(INFORMATION GIVEN)

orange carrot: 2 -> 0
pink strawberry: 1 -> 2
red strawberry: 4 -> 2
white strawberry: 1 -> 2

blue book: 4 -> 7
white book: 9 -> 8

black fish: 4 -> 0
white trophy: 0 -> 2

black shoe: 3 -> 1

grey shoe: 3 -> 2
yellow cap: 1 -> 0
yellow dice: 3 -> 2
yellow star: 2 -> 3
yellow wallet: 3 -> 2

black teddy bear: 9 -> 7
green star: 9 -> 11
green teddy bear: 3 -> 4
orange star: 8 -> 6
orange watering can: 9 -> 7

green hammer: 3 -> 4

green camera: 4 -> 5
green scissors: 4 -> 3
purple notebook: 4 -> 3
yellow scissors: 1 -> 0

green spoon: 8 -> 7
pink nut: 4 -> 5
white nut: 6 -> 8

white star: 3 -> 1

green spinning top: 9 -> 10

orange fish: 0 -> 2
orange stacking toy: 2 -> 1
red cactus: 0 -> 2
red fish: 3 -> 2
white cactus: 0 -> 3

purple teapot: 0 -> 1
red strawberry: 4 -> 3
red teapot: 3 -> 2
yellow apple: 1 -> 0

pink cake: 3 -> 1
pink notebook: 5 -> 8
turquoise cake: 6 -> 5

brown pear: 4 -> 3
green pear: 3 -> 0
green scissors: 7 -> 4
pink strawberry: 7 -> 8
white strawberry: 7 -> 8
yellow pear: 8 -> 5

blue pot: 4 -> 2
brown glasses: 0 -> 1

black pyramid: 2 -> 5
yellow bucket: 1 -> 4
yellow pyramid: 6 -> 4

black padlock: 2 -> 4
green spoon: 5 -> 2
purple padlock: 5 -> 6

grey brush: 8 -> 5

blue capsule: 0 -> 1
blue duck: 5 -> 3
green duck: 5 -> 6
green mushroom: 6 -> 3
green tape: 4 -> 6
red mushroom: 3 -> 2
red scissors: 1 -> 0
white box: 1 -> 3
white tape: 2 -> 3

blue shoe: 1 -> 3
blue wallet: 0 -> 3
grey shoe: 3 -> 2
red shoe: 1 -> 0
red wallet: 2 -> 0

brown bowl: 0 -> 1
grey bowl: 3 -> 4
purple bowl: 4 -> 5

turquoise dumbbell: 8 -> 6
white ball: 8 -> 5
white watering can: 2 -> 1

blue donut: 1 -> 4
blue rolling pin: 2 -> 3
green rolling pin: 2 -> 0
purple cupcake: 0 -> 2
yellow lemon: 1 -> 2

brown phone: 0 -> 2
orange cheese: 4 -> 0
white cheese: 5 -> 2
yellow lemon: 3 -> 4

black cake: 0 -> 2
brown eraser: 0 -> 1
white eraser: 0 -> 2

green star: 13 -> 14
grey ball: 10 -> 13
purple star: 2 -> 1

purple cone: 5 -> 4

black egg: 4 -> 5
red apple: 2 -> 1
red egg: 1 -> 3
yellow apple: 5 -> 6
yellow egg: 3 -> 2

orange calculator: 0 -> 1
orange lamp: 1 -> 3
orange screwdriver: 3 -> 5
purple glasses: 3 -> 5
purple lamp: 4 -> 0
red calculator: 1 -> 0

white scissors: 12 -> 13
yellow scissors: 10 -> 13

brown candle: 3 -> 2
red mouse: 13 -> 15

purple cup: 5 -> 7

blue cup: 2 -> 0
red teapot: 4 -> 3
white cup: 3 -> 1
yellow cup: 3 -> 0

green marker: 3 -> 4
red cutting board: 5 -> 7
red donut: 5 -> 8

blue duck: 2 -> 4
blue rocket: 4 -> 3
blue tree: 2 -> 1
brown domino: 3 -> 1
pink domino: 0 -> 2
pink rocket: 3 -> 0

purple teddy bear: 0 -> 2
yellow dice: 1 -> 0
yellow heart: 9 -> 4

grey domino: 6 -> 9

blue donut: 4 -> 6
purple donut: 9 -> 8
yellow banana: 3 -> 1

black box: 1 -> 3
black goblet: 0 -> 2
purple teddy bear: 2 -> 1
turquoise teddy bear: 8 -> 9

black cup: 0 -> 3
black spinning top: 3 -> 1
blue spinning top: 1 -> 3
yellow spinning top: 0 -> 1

(End INFORMATION GIVEN)

Return, exactly as they stand, the lines from the start of the records above through the line with "orange fish: 0 -> 2", both ends included, and no other lines.

orange carrot: 2 -> 0
pink strawberry: 1 -> 2
red strawberry: 4 -> 2
white strawberry: 1 -> 2

blue book: 4 -> 7
white book: 9 -> 8

black fish: 4 -> 0
white trophy: 0 -> 2

black shoe: 3 -> 1

grey shoe: 3 -> 2
yellow cap: 1 -> 0
yellow dice: 3 -> 2
yellow star: 2 -> 3
yellow wallet: 3 -> 2

black teddy bear: 9 -> 7
green star: 9 -> 11
green teddy bear: 3 -> 4
orange star: 8 -> 6
orange watering can: 9 -> 7

green hammer: 3 -> 4

green camera: 4 -> 5
green scissors: 4 -> 3
purple notebook: 4 -> 3
yellow scissors: 1 -> 0

green spoon: 8 -> 7
pink nut: 4 -> 5
white nut: 6 -> 8

white star: 3 -> 1

green spinning top: 9 -> 10

orange fish: 0 -> 2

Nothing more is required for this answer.